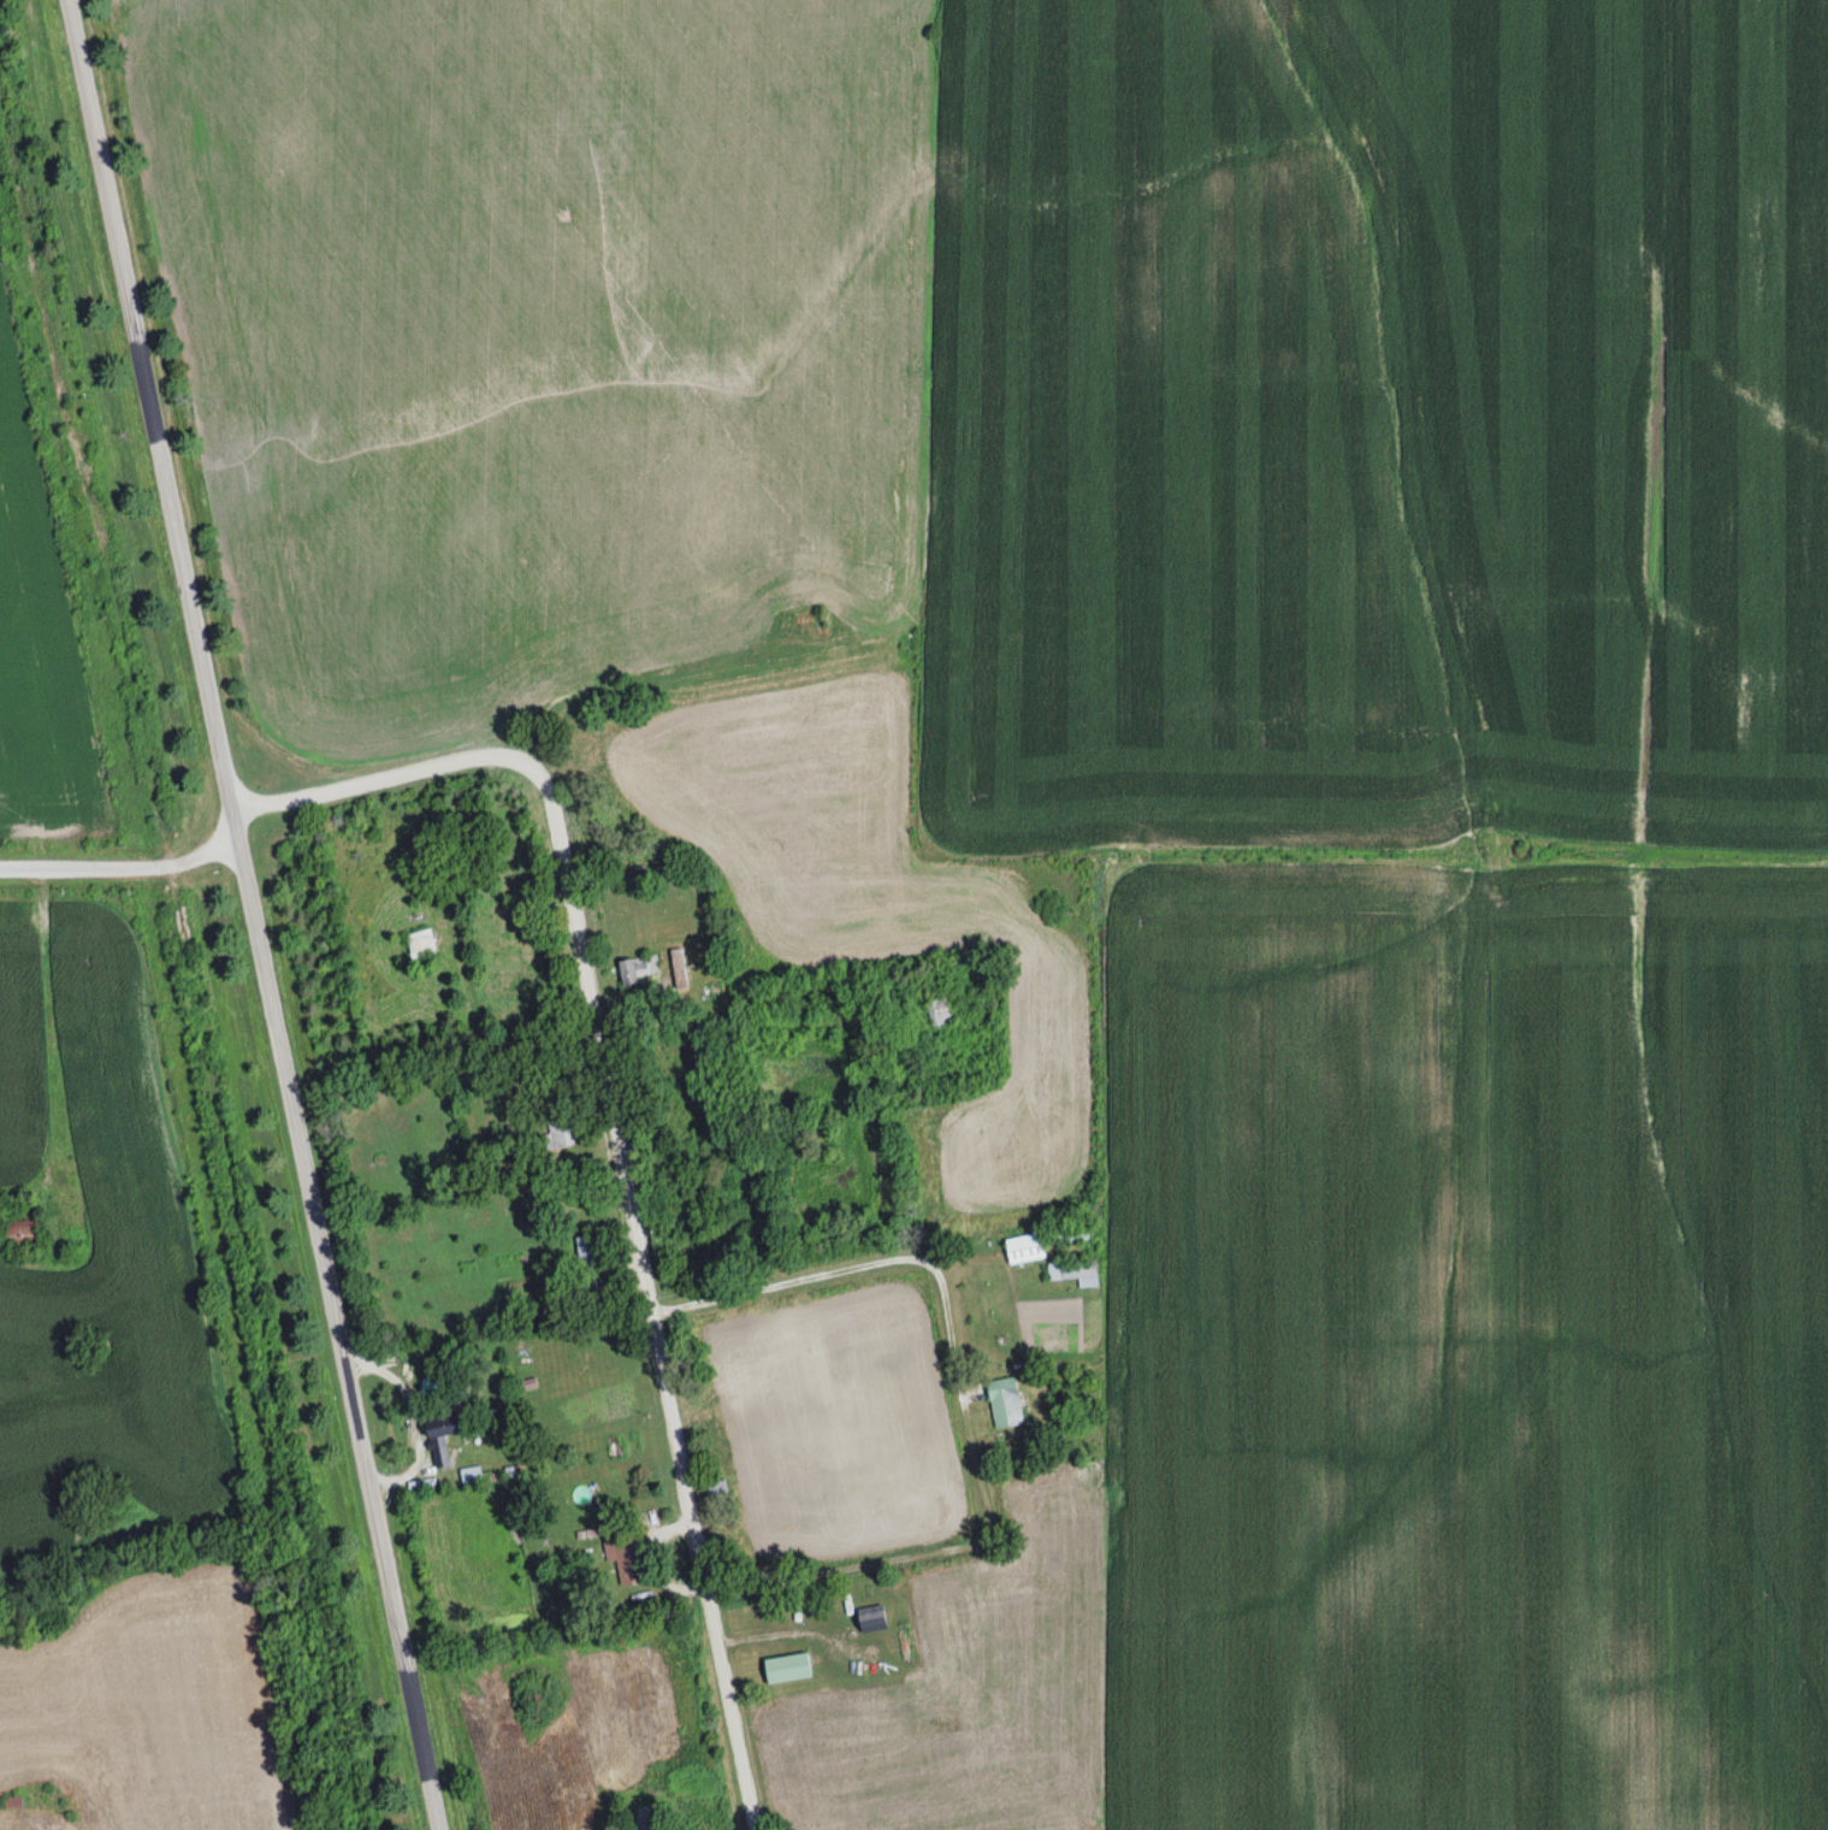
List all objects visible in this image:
road: (129, 871)
road: (254, 914)
building: (420, 942)
building: (637, 967)
building: (935, 1011)
building: (559, 1130)
road: (618, 1147)
building: (20, 1226)
building: (1072, 1235)
road: (931, 1240)
building: (1024, 1247)
building: (585, 1262)
building: (1070, 1271)
road: (791, 1287)
building: (454, 1394)
building: (1004, 1401)
building: (437, 1442)
building: (471, 1476)
building: (714, 1493)
building: (627, 1559)
building: (871, 1617)
building: (786, 1667)
road: (935, 1809)

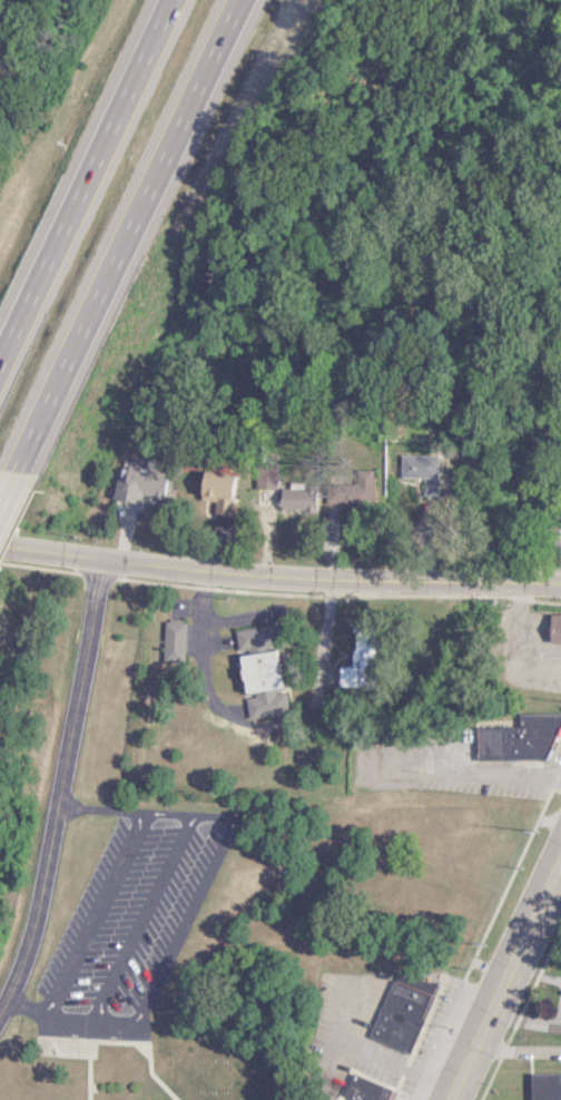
--------
ACTION ITEM:
Could you retype the whole listing word for word, minus its pictures?

RESPONSE BOX:
List all objects visible in this image:
road: (129, 871)
road: (254, 914)
building: (420, 942)
building: (637, 967)
building: (935, 1011)
building: (559, 1130)
road: (618, 1147)
building: (20, 1226)
building: (1072, 1235)
road: (931, 1240)
building: (1024, 1247)
building: (585, 1262)
building: (1070, 1271)
road: (791, 1287)
building: (454, 1394)
building: (1004, 1401)
building: (437, 1442)
building: (471, 1476)
building: (714, 1493)
building: (627, 1559)
building: (871, 1617)
building: (786, 1667)
road: (935, 1809)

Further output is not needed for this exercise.